#### PROBLEM TO WORK ON:
Through the line with "(456, 206) = (358, 516): white" and starting from the first line, return the records below word for word, with pictures left out.
======== GIVEN INFORMATION
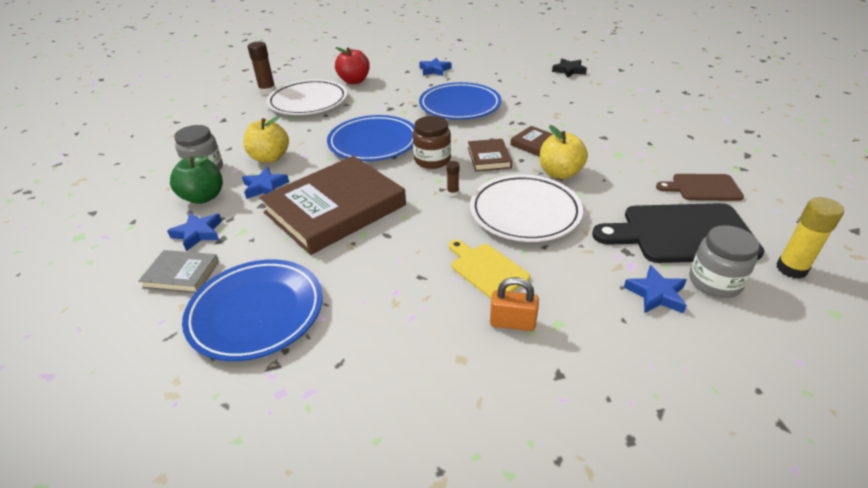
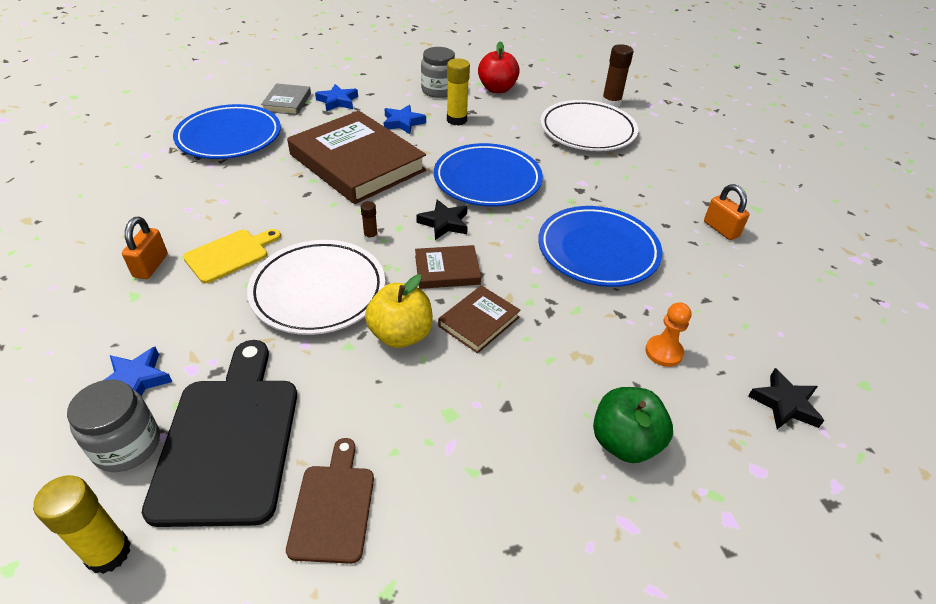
camera: 85 degrees right, 5 degrees up
(203, 197) = (391, 96): green apple -> green apple (624, 442)
(270, 158) = (456, 120): yellow apple -> yellow glue stick
(354, 81) = (657, 159): red apple -> red apple (497, 89)
(432, 160) = (444, 223): brown jar -> black star
(434, 70) = (721, 229): blue star -> orange padlock
(545, 93) = (663, 352): none -> orange pawn

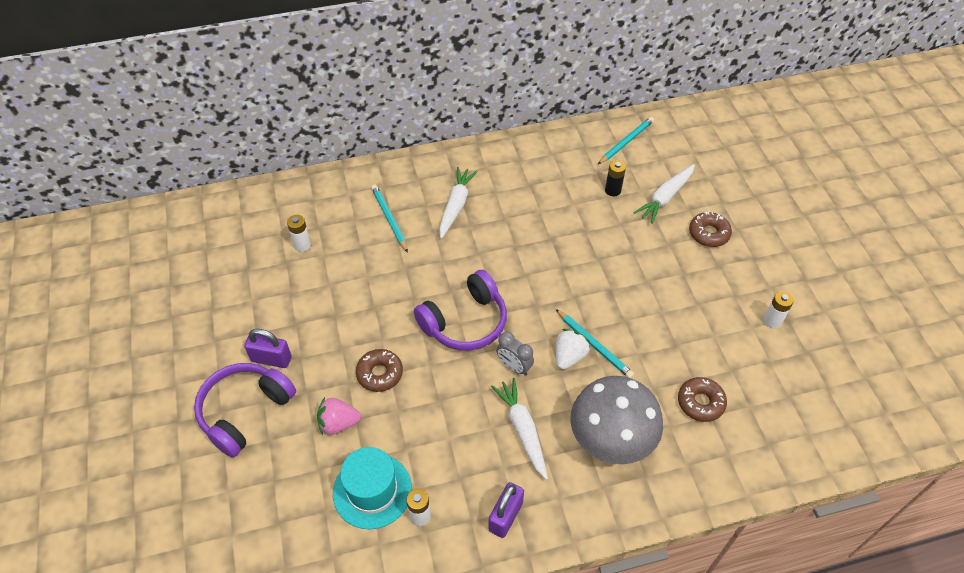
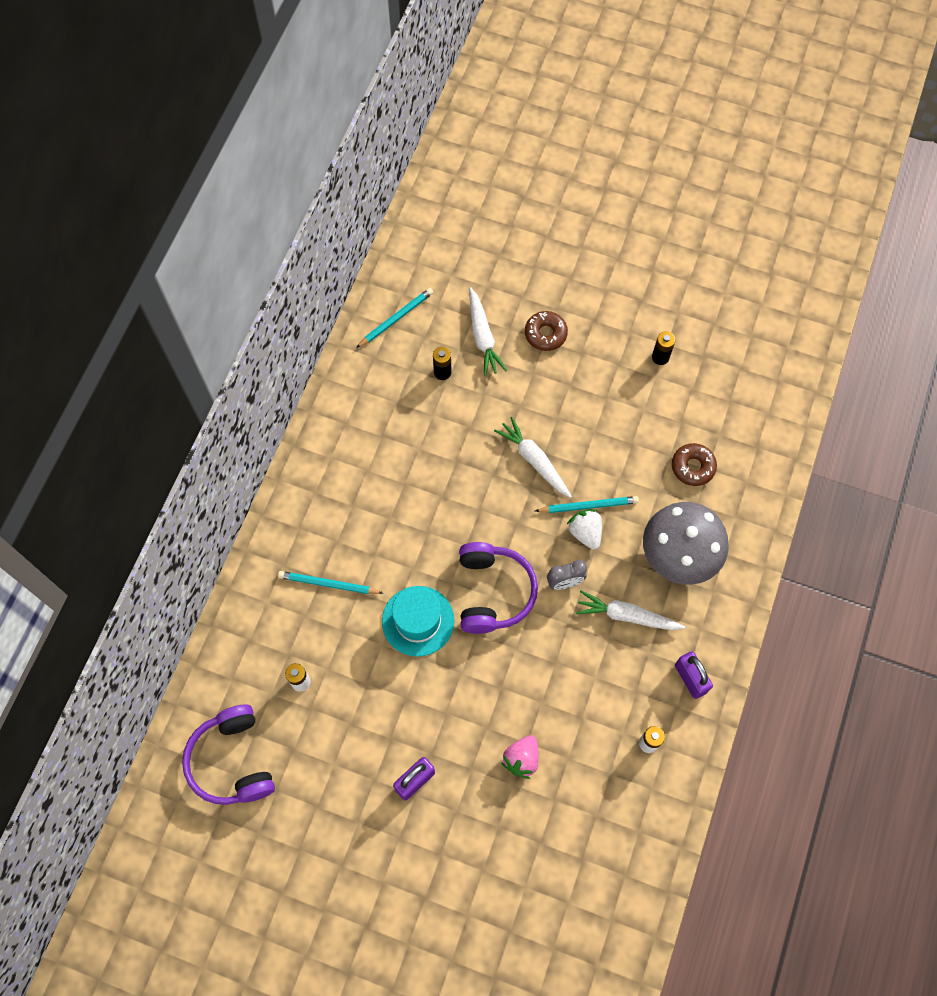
camera: 55 degrees left, 15 degrees up
(245, 411) = (455, 833): purple headphones -> purple headphones (232, 761)
(372, 491) = (602, 767): turquoise hat -> turquoise hat (418, 621)
(380, 374) = (496, 696): brown donut -> none
(456, 206) = (358, 516): white carrot -> white carrot (534, 461)
(626, 142) = (396, 319): turquoise pencil -> turquoise pencil turned 60 degrees clockwise
(772, 321) = (660, 357): white battery -> black battery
================
#### ANSWER SECTION:
camera: 85 degrees right, 5 degrees up
(203, 197) = (391, 96): green apple -> green apple (624, 442)
(270, 158) = (456, 120): yellow apple -> yellow glue stick
(354, 81) = (657, 159): red apple -> red apple (497, 89)
(432, 160) = (444, 223): brown jar -> black star
(434, 70) = (721, 229): blue star -> orange padlock
(545, 93) = (663, 352): none -> orange pawn

camera: 55 degrees left, 15 degrees up
(245, 411) = (455, 833): purple headphones -> purple headphones (232, 761)
(372, 491) = (602, 767): turquoise hat -> turquoise hat (418, 621)
(380, 374) = (496, 696): brown donut -> none
(456, 206) = (358, 516): white carrot -> white carrot (534, 461)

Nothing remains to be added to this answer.